■ **EXTRACTED DATA**
--------------------------------------------------

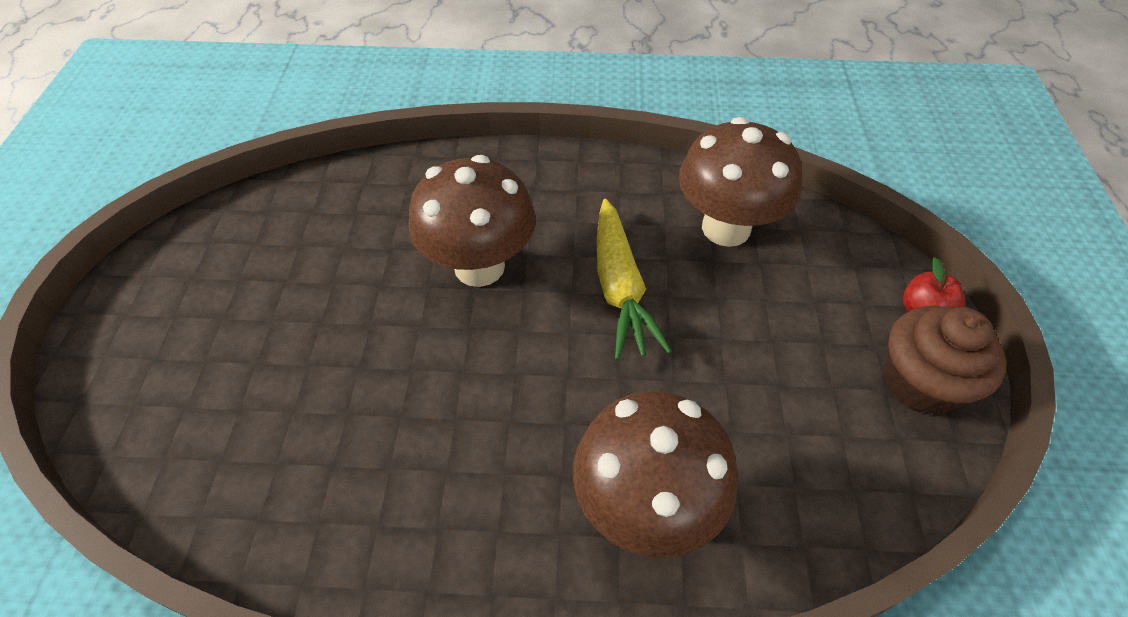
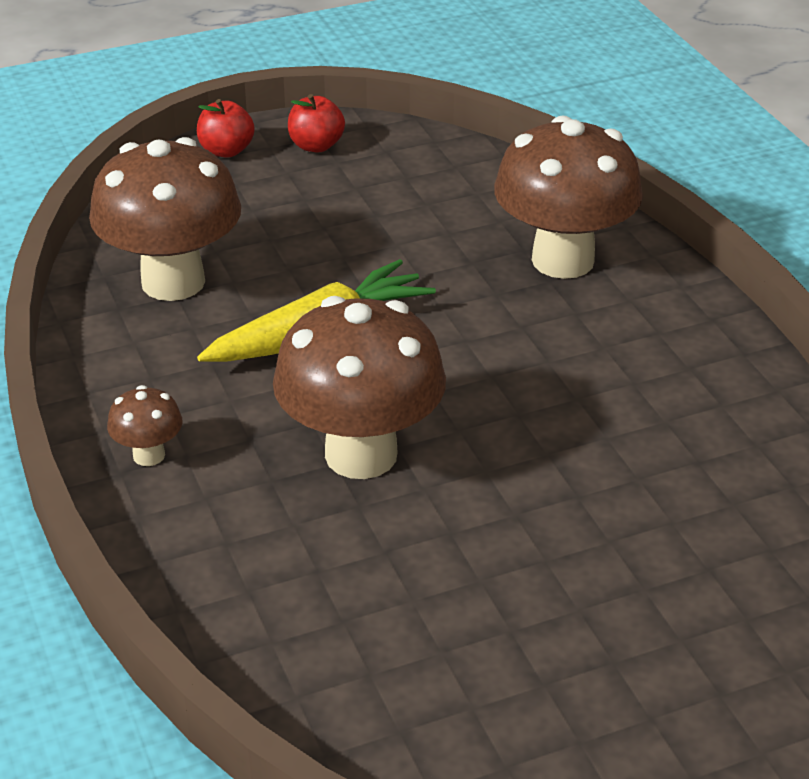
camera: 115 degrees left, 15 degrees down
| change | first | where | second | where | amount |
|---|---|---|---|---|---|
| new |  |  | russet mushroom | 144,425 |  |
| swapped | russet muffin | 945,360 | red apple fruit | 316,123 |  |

--------------------------------------------------

The records above need retyping in full. Omit the pictures, and change nothing else.

■ **RESULT**
camera: 115 degrees left, 15 degrees down
| change | first | where | second | where | amount |
|---|---|---|---|---|---|
| new |  |  | russet mushroom | 144,425 |  |
| swapped | russet muffin | 945,360 | red apple fruit | 316,123 |  |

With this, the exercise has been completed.